Your instructions
Your output should be the lines below from the one holding "green circle: (282, 262)" through the one holding "yellow circle: (286, 193)", transcribed exactly, with no pictures.

(Before and after coordinates)
>>>

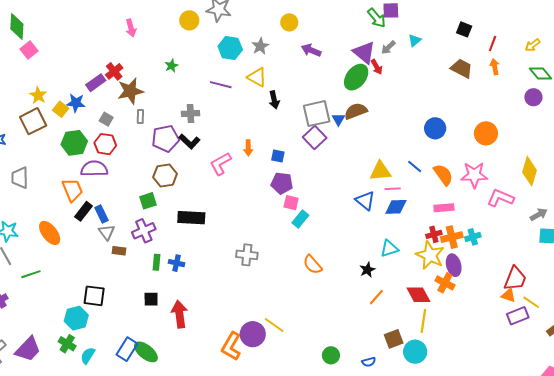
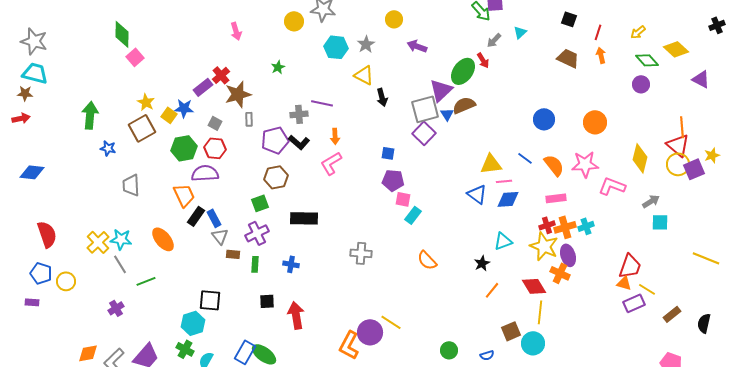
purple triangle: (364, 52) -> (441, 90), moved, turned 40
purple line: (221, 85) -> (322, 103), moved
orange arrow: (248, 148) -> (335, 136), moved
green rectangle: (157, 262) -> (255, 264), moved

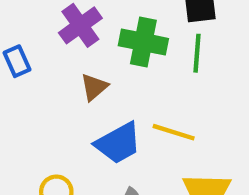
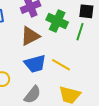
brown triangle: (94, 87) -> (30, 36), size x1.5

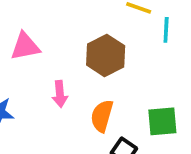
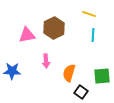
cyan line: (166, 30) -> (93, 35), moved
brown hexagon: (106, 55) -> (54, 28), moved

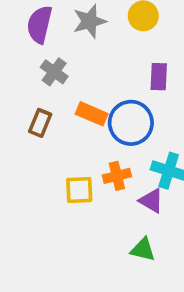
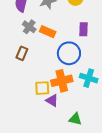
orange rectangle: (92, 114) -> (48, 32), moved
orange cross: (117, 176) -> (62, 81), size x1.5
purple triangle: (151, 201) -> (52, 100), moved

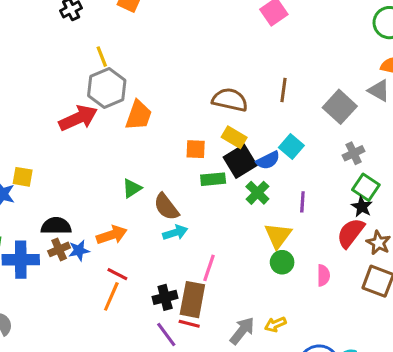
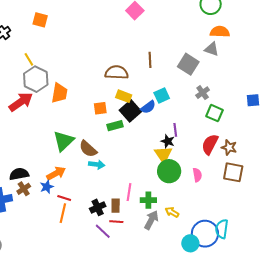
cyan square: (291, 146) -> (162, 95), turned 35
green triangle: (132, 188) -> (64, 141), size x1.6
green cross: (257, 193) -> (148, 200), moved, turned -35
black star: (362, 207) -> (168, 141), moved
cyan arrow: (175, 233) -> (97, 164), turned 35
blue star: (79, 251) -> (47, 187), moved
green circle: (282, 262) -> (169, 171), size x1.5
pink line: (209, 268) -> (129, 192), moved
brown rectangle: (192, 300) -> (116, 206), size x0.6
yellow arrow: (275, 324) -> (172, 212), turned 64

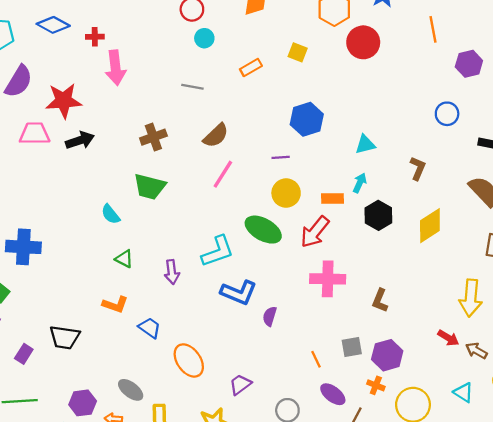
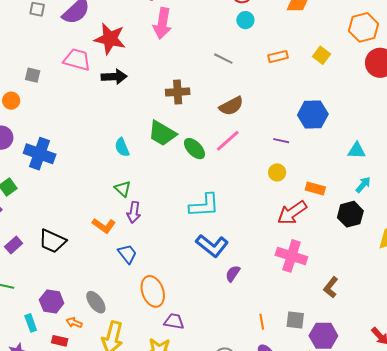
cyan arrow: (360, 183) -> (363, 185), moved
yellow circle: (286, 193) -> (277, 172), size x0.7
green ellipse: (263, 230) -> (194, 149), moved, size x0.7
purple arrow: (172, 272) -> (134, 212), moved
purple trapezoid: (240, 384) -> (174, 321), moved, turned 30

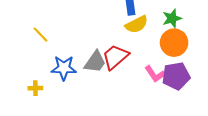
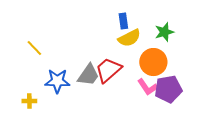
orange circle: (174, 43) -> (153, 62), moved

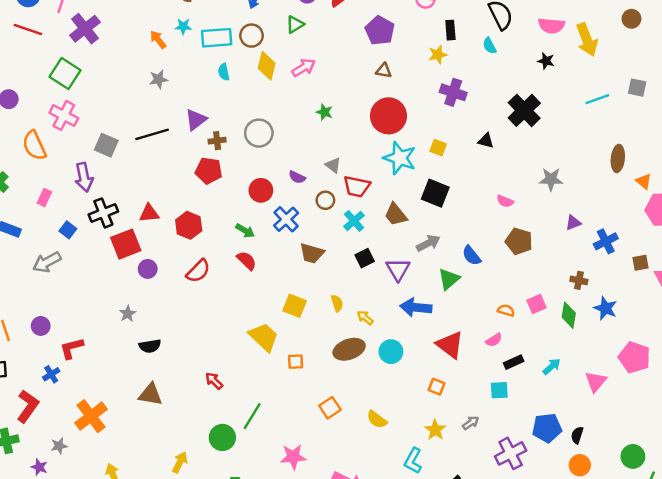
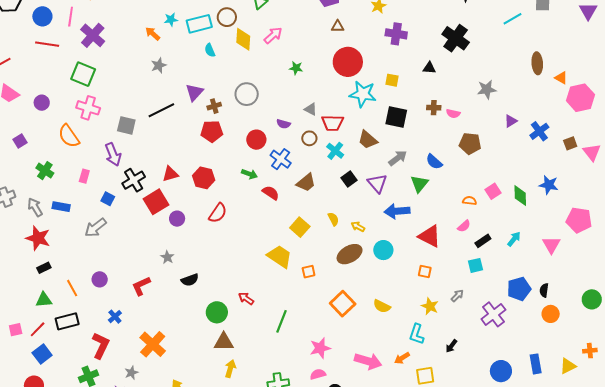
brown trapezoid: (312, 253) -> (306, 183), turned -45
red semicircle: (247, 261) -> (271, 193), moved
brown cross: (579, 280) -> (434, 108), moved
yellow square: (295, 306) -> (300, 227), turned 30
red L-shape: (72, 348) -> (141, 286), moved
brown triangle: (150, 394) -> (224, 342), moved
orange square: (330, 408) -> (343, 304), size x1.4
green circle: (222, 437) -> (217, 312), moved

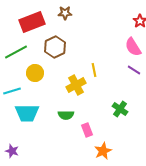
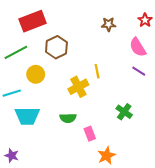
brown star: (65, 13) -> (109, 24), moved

<<<

Expected answer
green circle: (282, 262) -> (169, 171), size x1.5
pink line: (209, 268) -> (129, 192), moved
brown rectangle: (192, 300) -> (116, 206), size x0.6
yellow arrow: (275, 324) -> (172, 212), turned 64

cyan arrow: (360, 183) -> (363, 185), moved
yellow circle: (286, 193) -> (277, 172), size x0.7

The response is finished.